Records drawn from a dataset
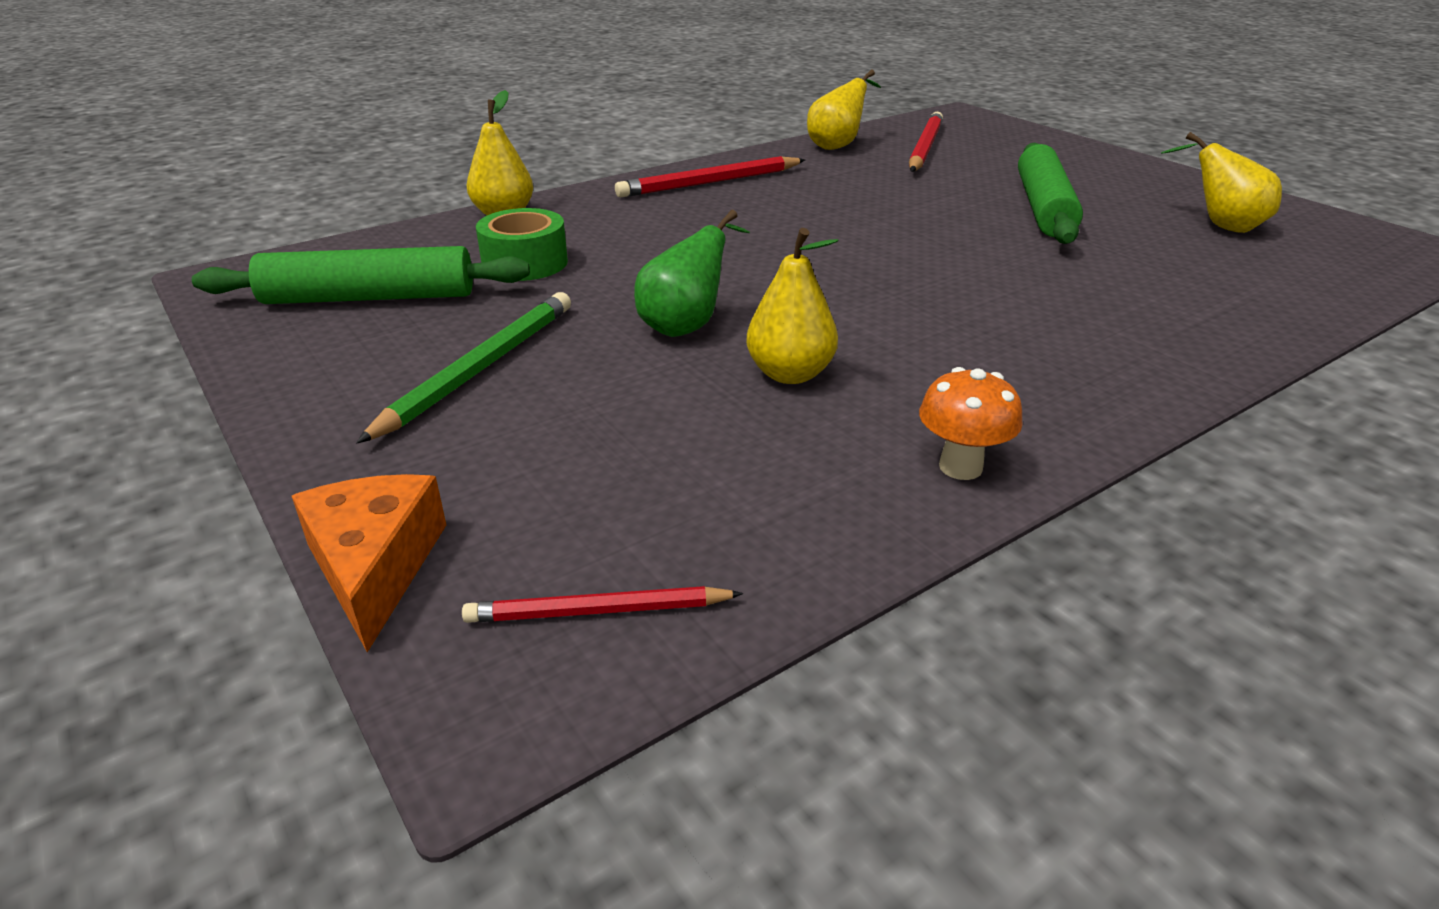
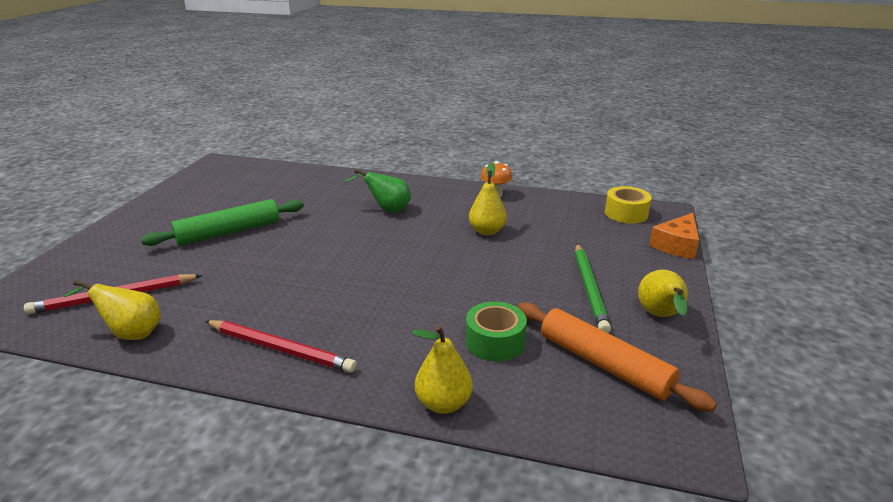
camera: 130 degrees left, 5 degrees down
(369, 298) = (604, 364): green rolling pin -> orange rolling pin
(480, 369) = (589, 288): green pencil -> green pencil turned 75 degrees counterclockwise
(599, 611) = (626, 213): red pencil -> yellow tape
(687, 325) = (485, 264): green pear -> green pear (387, 210)
(1220, 226) = (221, 194): yellow pear -> yellow pear (660, 316)

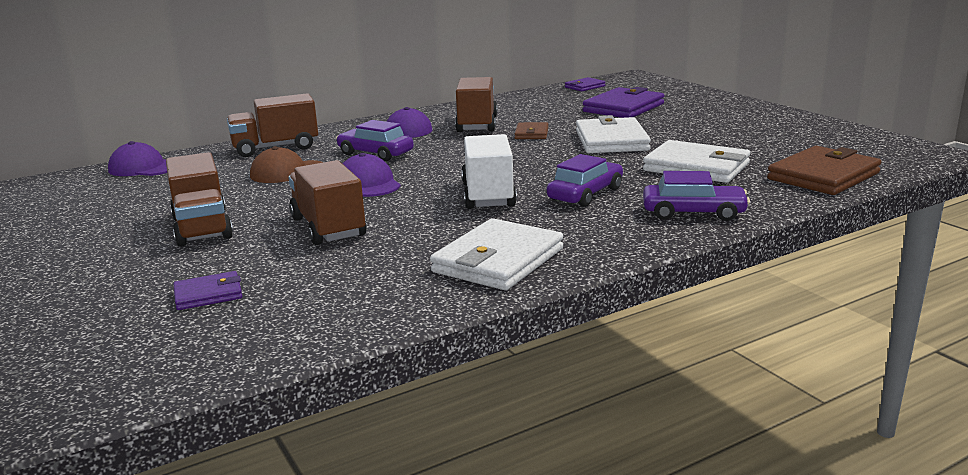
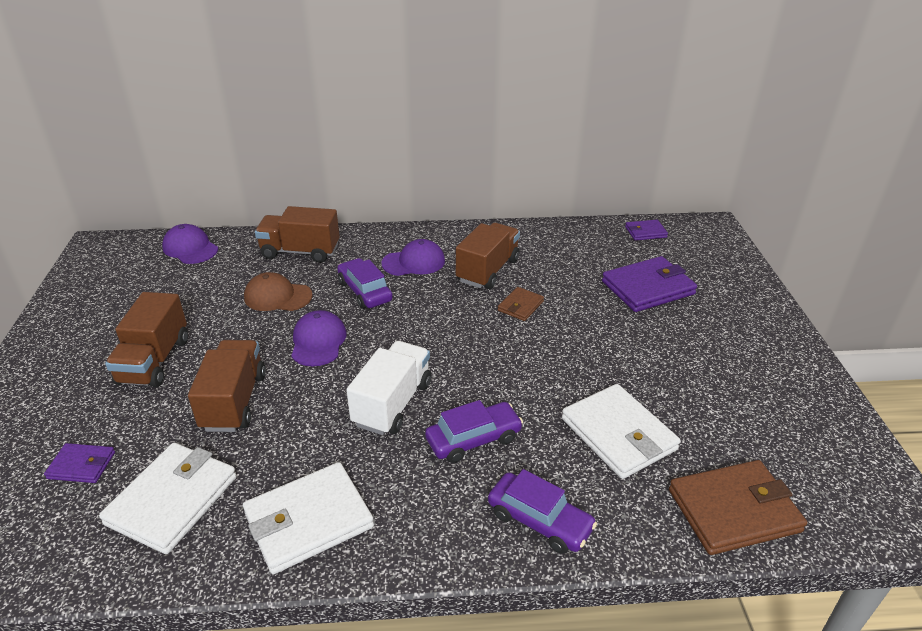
camera: 25 degrees right, 15 degrees up
(611, 141) = (581, 348): white wallet -> white wallet (172, 500)

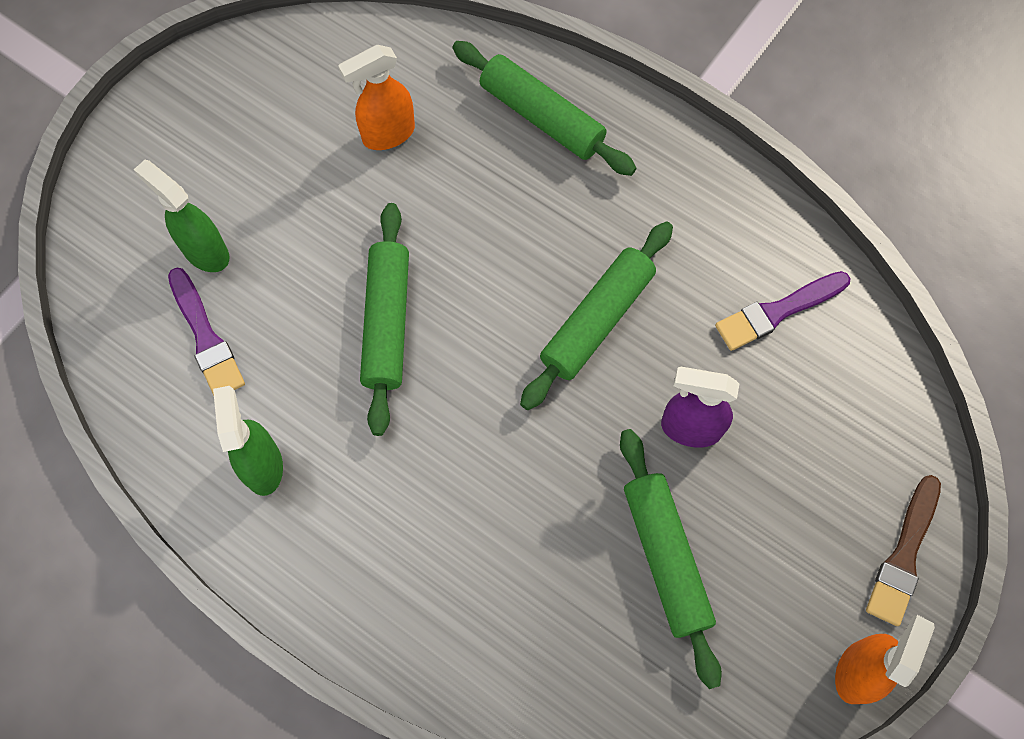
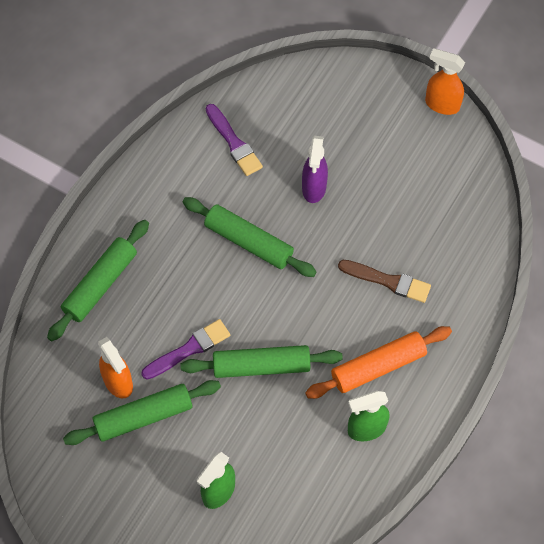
camera: 95 degrees left, 5 degrees down
(206, 337) = (282, 480): purple brush -> purple brush (189, 349)
(362, 495) = (378, 366): none -> orange rolling pin
(665, 557) = (393, 198): green rolling pin -> green rolling pin (143, 416)
(903, 555) = (375, 81): brown brush -> brown brush (388, 281)

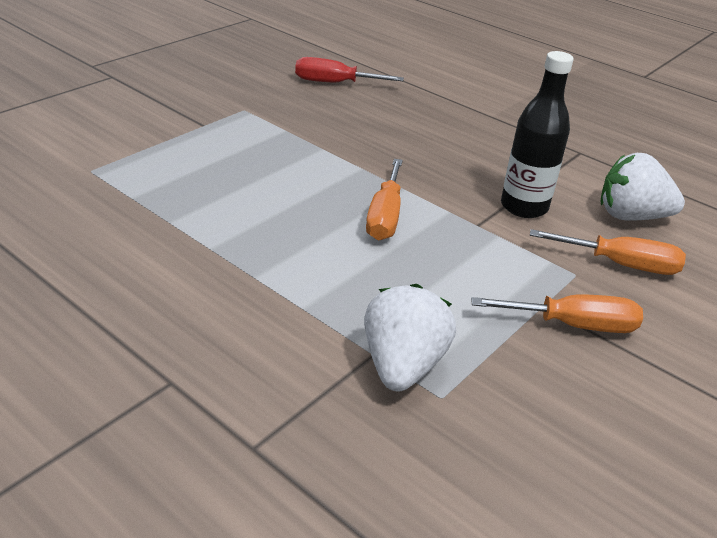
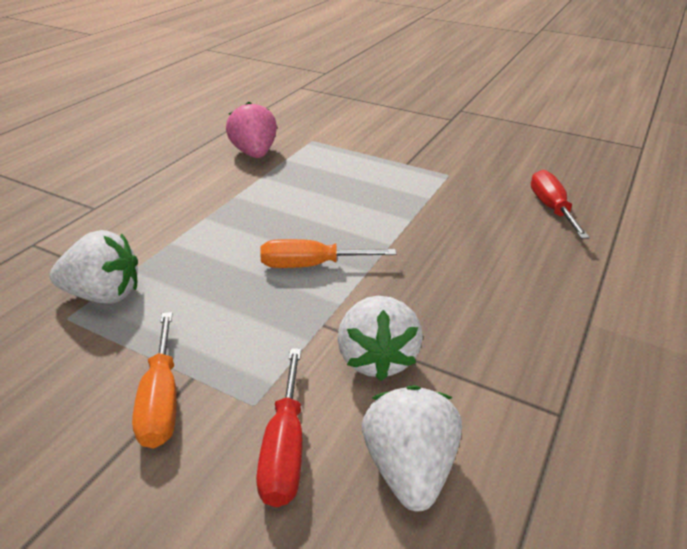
camera: 80 degrees right, 0 degrees up
(95, 219) = (254, 153): none -> pink strawberry
(524, 207) = (376, 358): black bottle -> white strawberry
(620, 264) = (284, 449): orange screwdriver -> red screwdriver

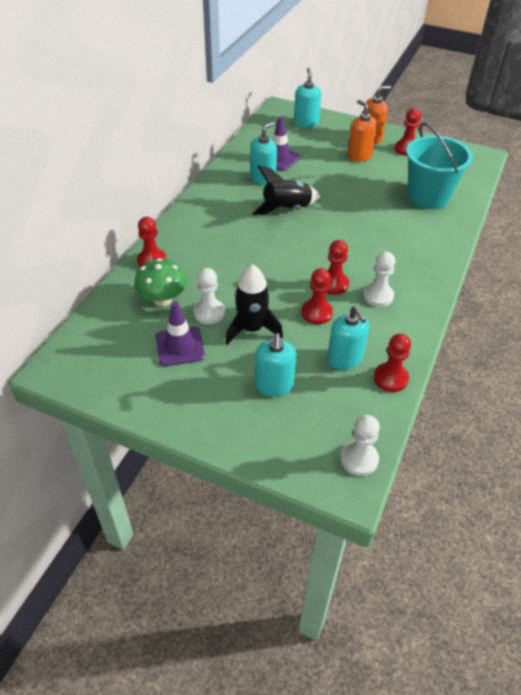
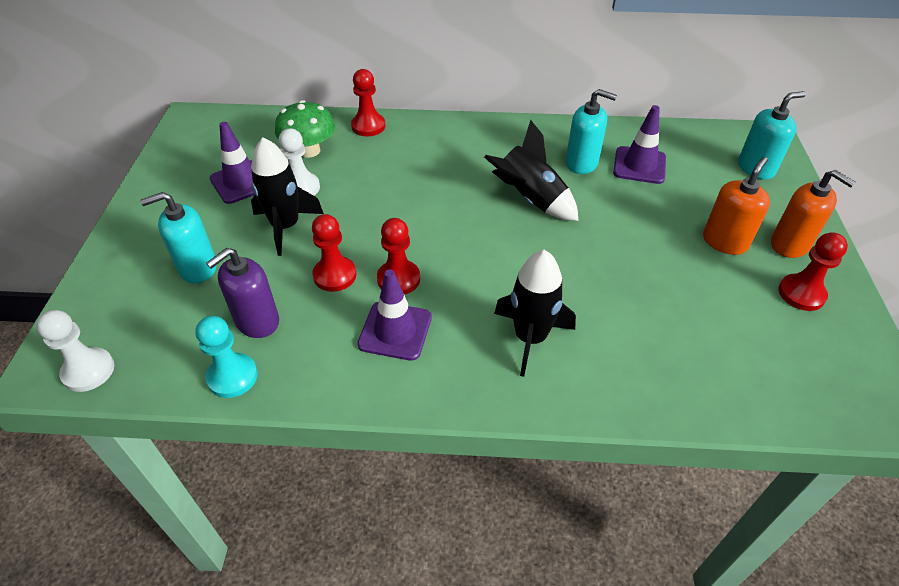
camera: 70 degrees right, 0 degrees up
(345, 359) = (257, 321): turquoise soap dispenser -> purple soap dispenser
(378, 296) = (395, 331): white pawn -> purple traffic cone
(390, 378) = (232, 377): red pawn -> turquoise pawn
(403, 244) = (530, 338): none -> black rocket
(428, 196) = (684, 348): turquoise bucket -> none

### WHAT YOU HAVE TO DO
Repeat the records above exactly, from the first line through the line containing "(345, 359) = (257, 321): turquoise", and leave out the pictures.

### EXPECTED OUTPUT
camera: 130 degrees left, 5 degrees down
(369, 298) = (604, 364): green rolling pin -> orange rolling pin
(480, 369) = (589, 288): green pencil -> green pencil turned 75 degrees counterclockwise
(599, 611) = (626, 213): red pencil -> yellow tape
(687, 325) = (485, 264): green pear -> green pear (387, 210)
(1220, 226) = (221, 194): yellow pear -> yellow pear (660, 316)

camera: 25 degrees right, 15 degrees up
(611, 141) = (581, 348): white wallet -> white wallet (172, 500)

camera: 95 degrees left, 5 degrees down
(206, 337) = (282, 480): purple brush -> purple brush (189, 349)
(362, 495) = (378, 366): none -> orange rolling pin
(665, 557) = (393, 198): green rolling pin -> green rolling pin (143, 416)
(903, 555) = (375, 81): brown brush -> brown brush (388, 281)

camera: 80 degrees right, 0 degrees up
(95, 219) = (254, 153): none -> pink strawberry
(524, 207) = (376, 358): black bottle -> white strawberry
(620, 264) = (284, 449): orange screwdriver -> red screwdriver

camera: 70 degrees right, 0 degrees up
(345, 359) = (257, 321): turquoise soap dispenser -> purple soap dispenser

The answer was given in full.